Try it: Drop every image, then reproduce the data exactly as given.

Dataset records:
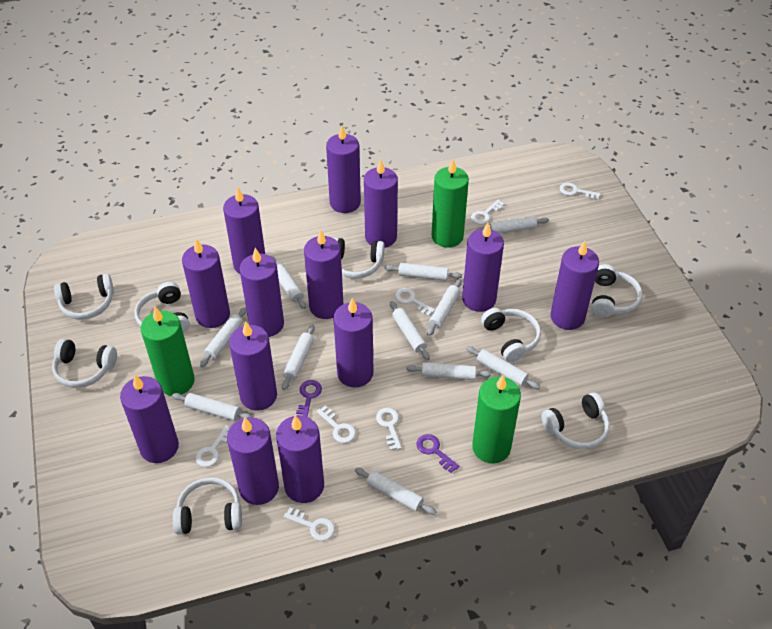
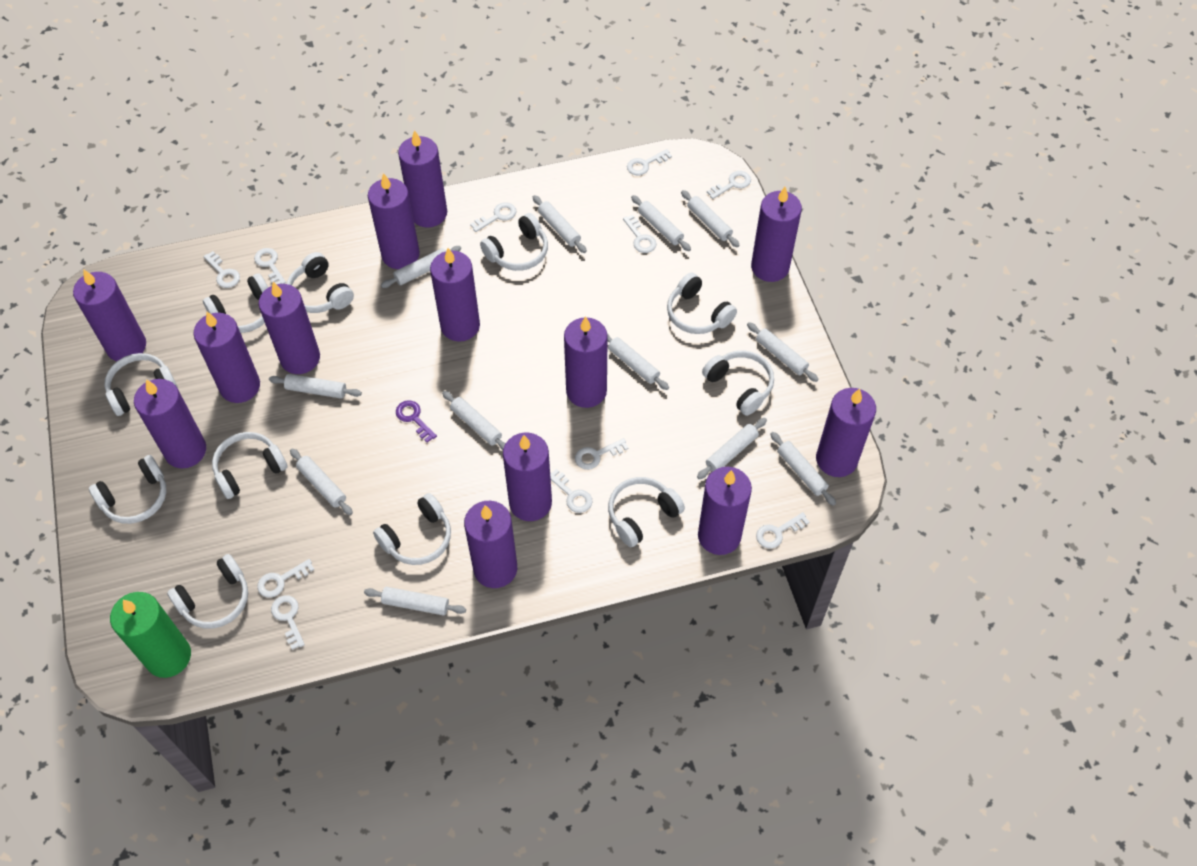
green candle: 3 -> 1
purple key: 2 -> 1
white headphones: 8 -> 11
white key: 7 -> 11
white rolling pin: 11 -> 12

Reply to the task:
green candle: 3 -> 1
purple key: 2 -> 1
white headphones: 8 -> 11
white key: 7 -> 11
white rolling pin: 11 -> 12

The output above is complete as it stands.